◆ **Exercise details**: Starting with the line containing "(563, 526) = (655, 502): blue" and going on through the line containing "(400, 204) = (501, 300): none", return the lines of the data below exactly, and only those.

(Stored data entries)
· · · ·
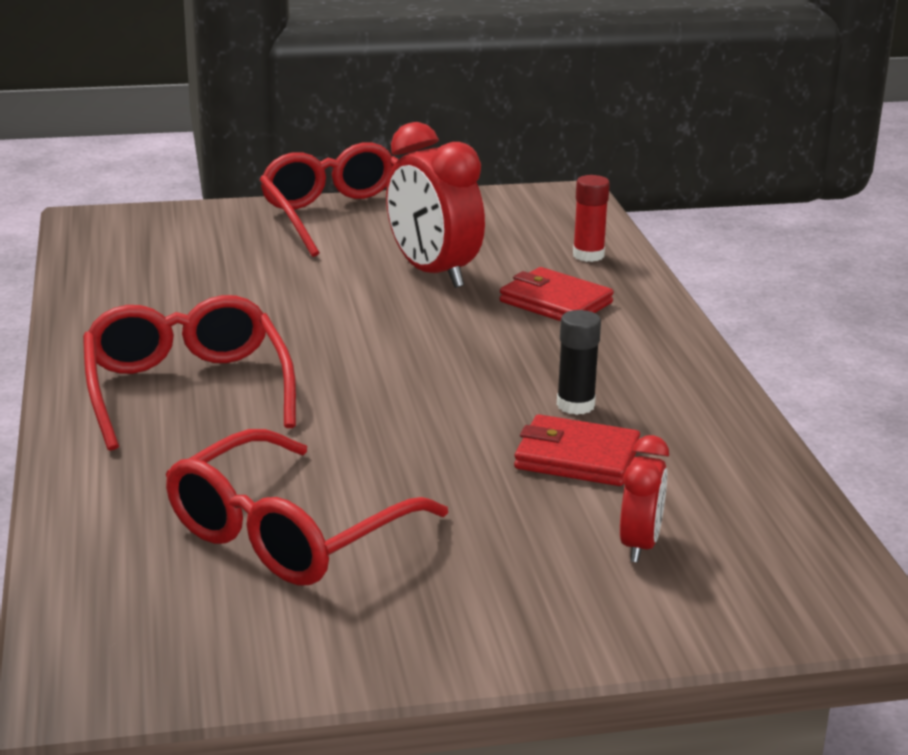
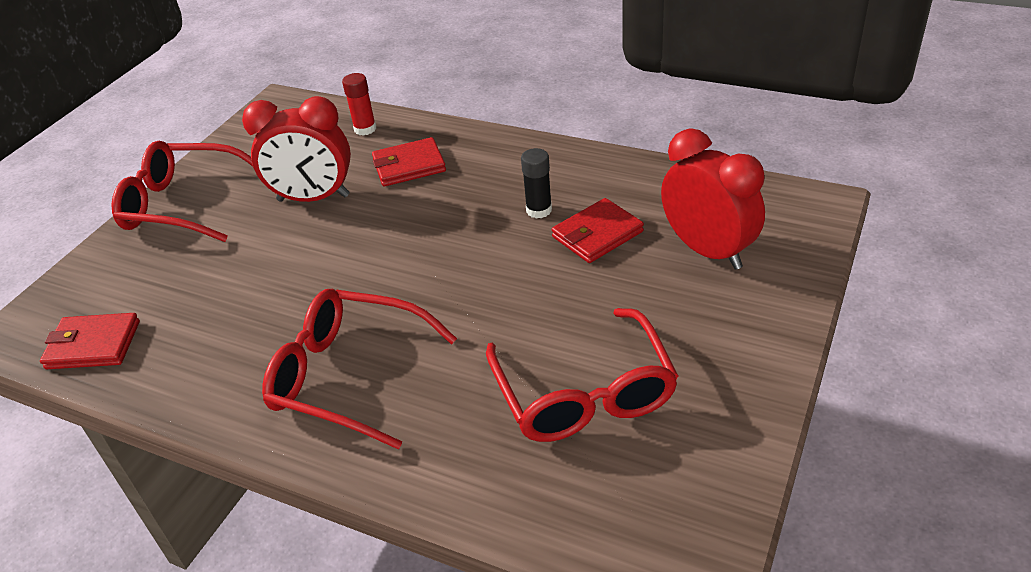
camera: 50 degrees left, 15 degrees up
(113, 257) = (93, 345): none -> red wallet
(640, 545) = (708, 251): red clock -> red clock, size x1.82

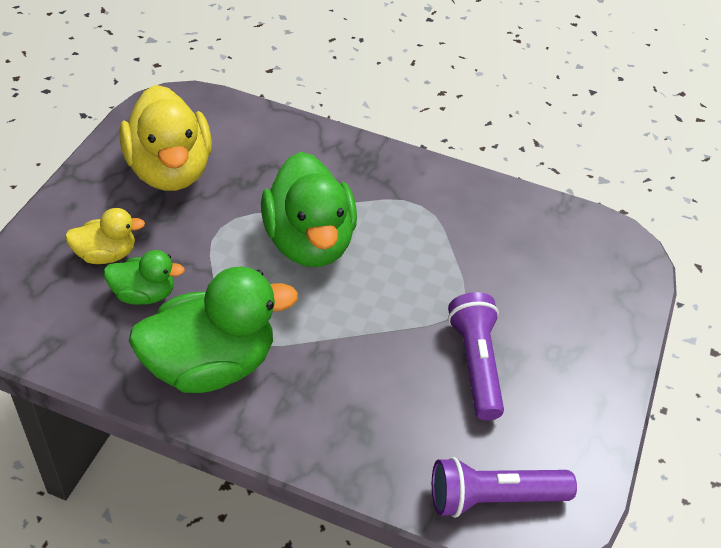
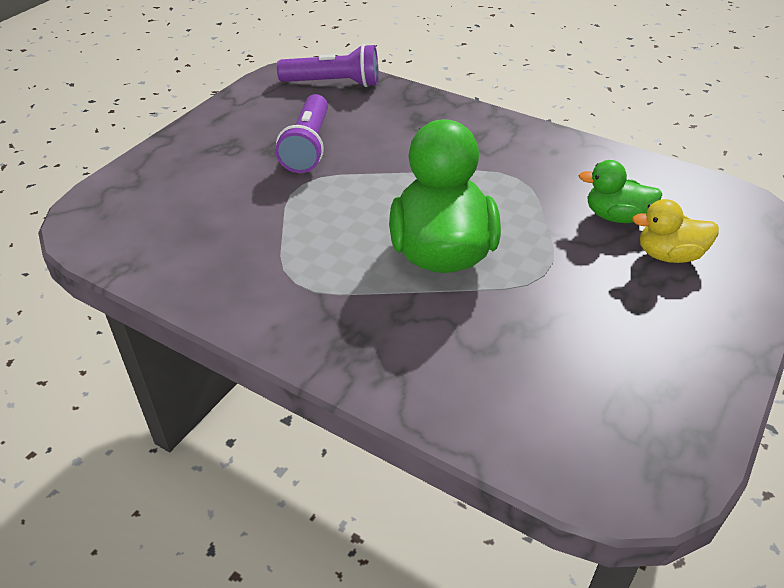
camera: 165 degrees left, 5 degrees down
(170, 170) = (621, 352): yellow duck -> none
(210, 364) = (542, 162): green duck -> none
· · · ·
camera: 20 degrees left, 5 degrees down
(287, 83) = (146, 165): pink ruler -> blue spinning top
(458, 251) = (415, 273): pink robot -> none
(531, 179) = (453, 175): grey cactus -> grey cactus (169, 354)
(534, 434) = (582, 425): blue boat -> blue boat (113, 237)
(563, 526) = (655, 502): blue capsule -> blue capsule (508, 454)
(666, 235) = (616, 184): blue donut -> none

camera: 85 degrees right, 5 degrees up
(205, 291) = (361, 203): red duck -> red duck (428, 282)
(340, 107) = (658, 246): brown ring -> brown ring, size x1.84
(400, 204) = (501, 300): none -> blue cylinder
· · · ·
◆ **Reply**:
(563, 526) = (655, 502): blue capsule -> blue capsule (508, 454)
(666, 235) = (616, 184): blue donut -> none

camera: 85 degrees right, 5 degrees up
(205, 291) = (361, 203): red duck -> red duck (428, 282)
(340, 107) = (658, 246): brown ring -> brown ring, size x1.84
(400, 204) = (501, 300): none -> blue cylinder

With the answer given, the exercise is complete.